_What the task asks_
In the entries below, which lines run from the one containing "camera: 115 degrees right, 20 degrees down" to the one containing "none -> purple domino [301,416,405,468]"? Copy exactly those lines, ends included, and no others.

_Material provided_
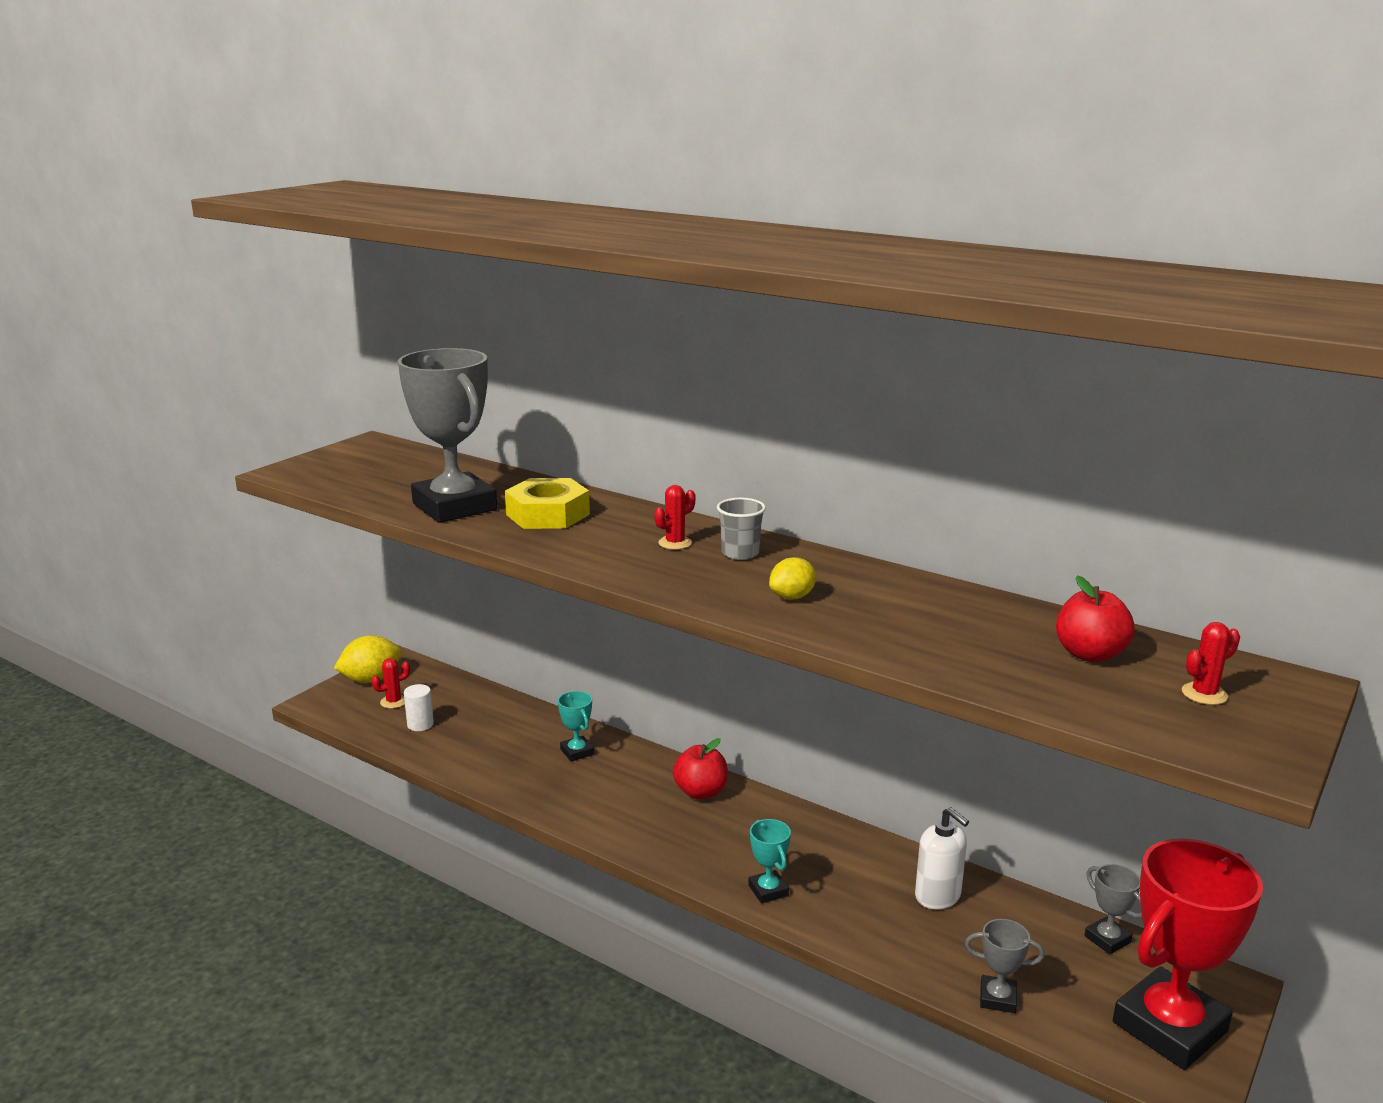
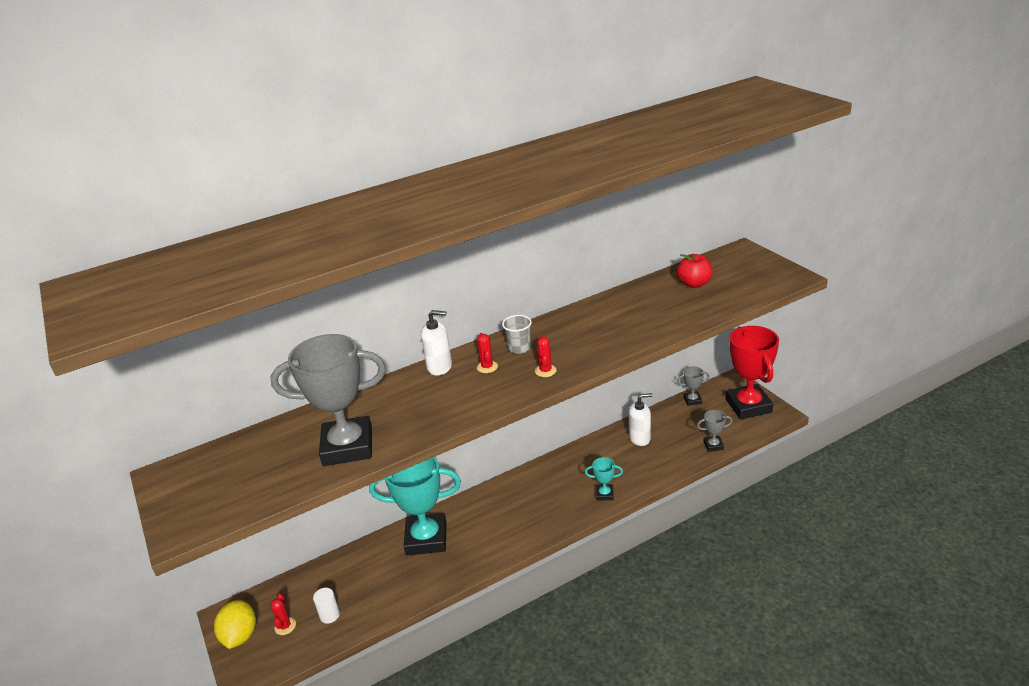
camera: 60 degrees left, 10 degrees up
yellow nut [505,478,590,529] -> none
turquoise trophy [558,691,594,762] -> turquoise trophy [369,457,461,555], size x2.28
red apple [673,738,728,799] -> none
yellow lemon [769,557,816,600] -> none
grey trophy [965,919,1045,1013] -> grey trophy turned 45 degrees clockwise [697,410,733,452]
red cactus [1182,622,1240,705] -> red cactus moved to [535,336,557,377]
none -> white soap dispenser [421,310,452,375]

--

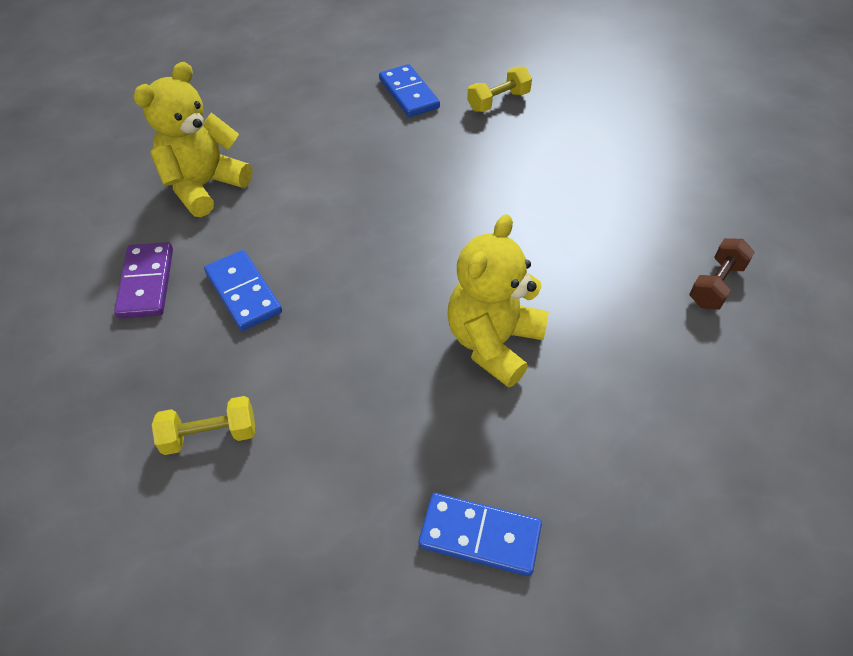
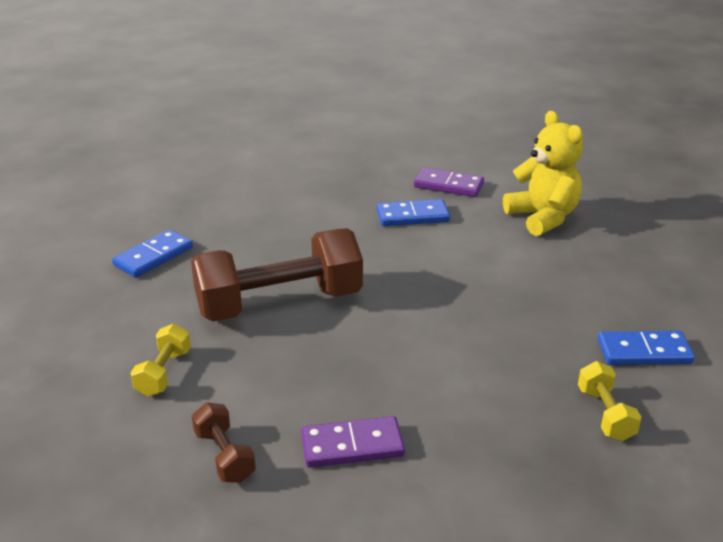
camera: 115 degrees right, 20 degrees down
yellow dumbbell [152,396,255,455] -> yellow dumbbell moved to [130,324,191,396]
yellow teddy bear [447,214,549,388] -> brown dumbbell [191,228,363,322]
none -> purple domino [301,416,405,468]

_Response_
camera: 115 degrees right, 20 degrees down
yellow dumbbell [152,396,255,455] -> yellow dumbbell moved to [130,324,191,396]
yellow teddy bear [447,214,549,388] -> brown dumbbell [191,228,363,322]
none -> purple domino [301,416,405,468]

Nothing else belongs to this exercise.